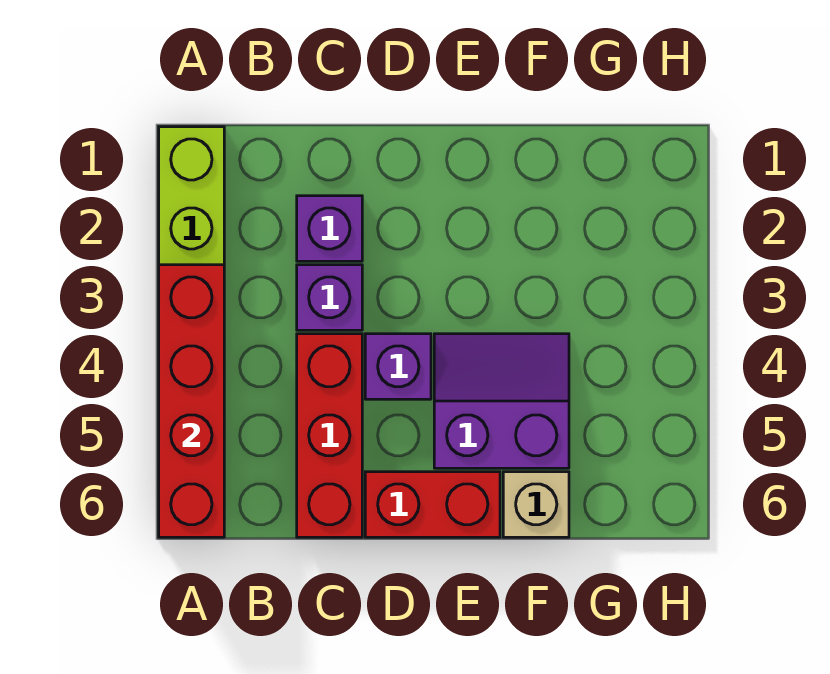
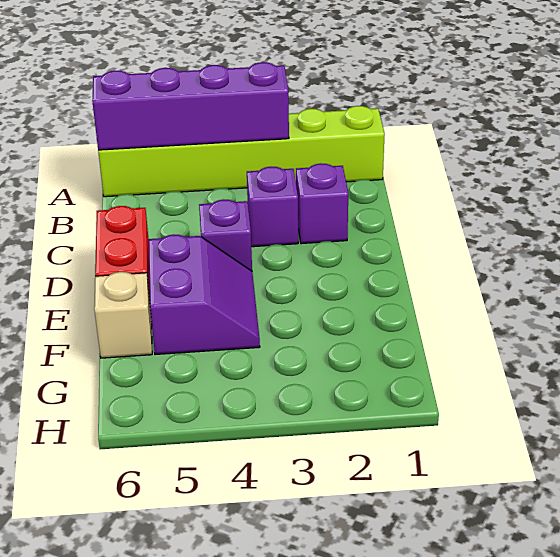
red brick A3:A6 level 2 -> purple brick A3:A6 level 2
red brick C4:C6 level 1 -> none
...
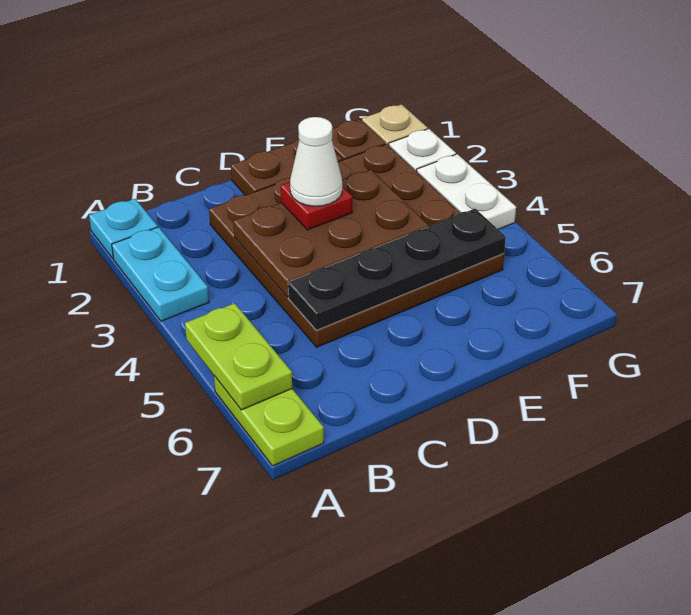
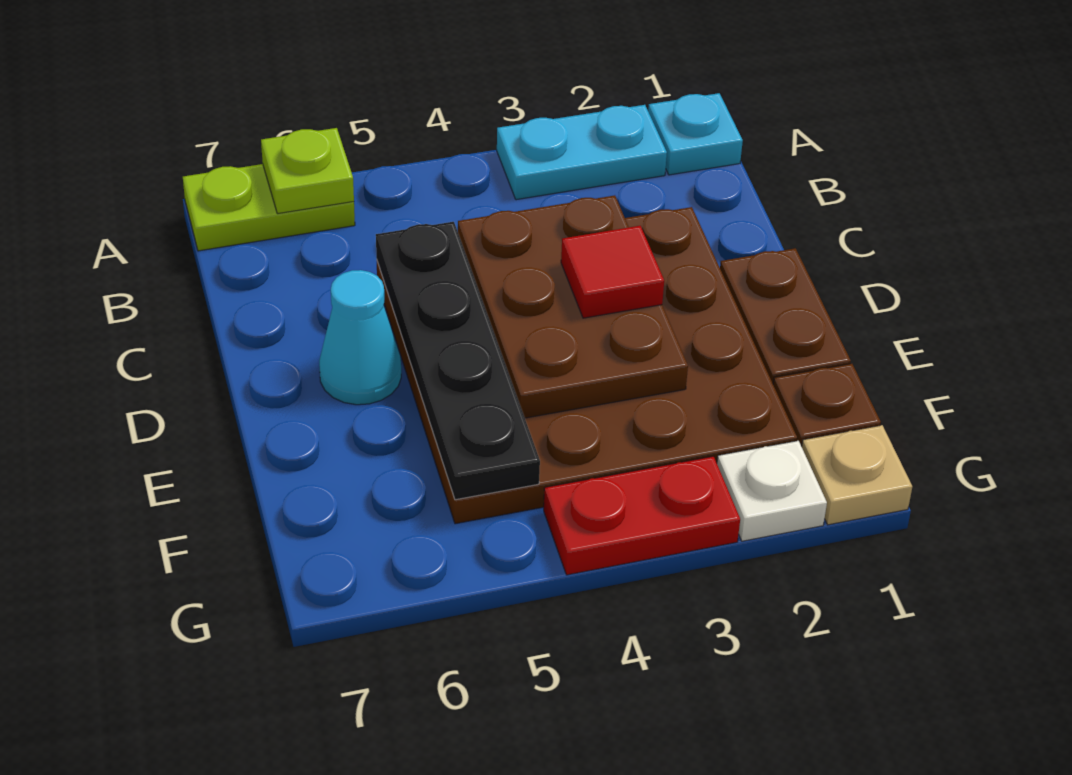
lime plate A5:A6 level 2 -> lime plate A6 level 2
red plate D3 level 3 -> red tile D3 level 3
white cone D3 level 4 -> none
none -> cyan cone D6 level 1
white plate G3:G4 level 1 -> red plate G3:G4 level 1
* * *
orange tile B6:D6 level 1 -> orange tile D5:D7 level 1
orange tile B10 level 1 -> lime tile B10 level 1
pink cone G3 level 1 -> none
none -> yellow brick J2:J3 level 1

*Your goal*
In your answer, include only the lines above starting at the line that holds "white cone D3 level 4 -> none" and ending at the line that holds "white plate G3:G4", copied exactly.

*Answer*
white cone D3 level 4 -> none
none -> cyan cone D6 level 1
white plate G3:G4 level 1 -> red plate G3:G4 level 1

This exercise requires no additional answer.